Scene edit records:
┏━━

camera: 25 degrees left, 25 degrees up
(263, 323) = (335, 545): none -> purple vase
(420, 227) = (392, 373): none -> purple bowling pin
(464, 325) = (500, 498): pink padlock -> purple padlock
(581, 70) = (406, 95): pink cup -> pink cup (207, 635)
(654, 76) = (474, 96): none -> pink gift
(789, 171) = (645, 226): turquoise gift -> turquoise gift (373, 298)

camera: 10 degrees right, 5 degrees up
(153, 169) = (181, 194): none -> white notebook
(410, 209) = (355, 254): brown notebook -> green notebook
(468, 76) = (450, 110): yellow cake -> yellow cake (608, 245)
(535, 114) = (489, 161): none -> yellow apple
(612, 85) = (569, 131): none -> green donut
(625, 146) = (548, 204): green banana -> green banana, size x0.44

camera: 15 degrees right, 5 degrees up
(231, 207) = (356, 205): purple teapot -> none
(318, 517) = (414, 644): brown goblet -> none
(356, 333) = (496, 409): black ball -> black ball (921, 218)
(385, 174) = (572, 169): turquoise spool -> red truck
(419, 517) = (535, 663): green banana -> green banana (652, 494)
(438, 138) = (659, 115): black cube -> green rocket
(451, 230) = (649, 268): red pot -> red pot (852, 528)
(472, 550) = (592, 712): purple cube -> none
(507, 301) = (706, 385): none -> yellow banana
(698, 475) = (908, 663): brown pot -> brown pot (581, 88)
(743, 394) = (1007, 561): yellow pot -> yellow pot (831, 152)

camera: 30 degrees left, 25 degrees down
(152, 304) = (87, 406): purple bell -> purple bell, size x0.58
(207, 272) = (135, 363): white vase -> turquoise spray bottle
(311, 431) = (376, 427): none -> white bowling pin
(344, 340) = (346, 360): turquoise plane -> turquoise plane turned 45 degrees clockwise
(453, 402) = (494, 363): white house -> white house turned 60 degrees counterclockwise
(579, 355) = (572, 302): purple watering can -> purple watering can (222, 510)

┗━━

Task objective: Only the lines from the one containing "camera: 15 degrees right, 5 degrees up" through the last line of the records belong in the answer, each written out exactly.

The completed task:
camera: 15 degrees right, 5 degrees up
(231, 207) = (356, 205): purple teapot -> none
(318, 517) = (414, 644): brown goblet -> none
(356, 333) = (496, 409): black ball -> black ball (921, 218)
(385, 174) = (572, 169): turquoise spool -> red truck
(419, 517) = (535, 663): green banana -> green banana (652, 494)
(438, 138) = (659, 115): black cube -> green rocket
(451, 230) = (649, 268): red pot -> red pot (852, 528)
(472, 550) = (592, 712): purple cube -> none
(507, 301) = (706, 385): none -> yellow banana
(698, 475) = (908, 663): brown pot -> brown pot (581, 88)
(743, 394) = (1007, 561): yellow pot -> yellow pot (831, 152)

camera: 30 degrees left, 25 degrees down
(152, 304) = (87, 406): purple bell -> purple bell, size x0.58
(207, 272) = (135, 363): white vase -> turquoise spray bottle
(311, 431) = (376, 427): none -> white bowling pin
(344, 340) = (346, 360): turquoise plane -> turquoise plane turned 45 degrees clockwise
(453, 402) = (494, 363): white house -> white house turned 60 degrees counterclockwise
(579, 355) = (572, 302): purple watering can -> purple watering can (222, 510)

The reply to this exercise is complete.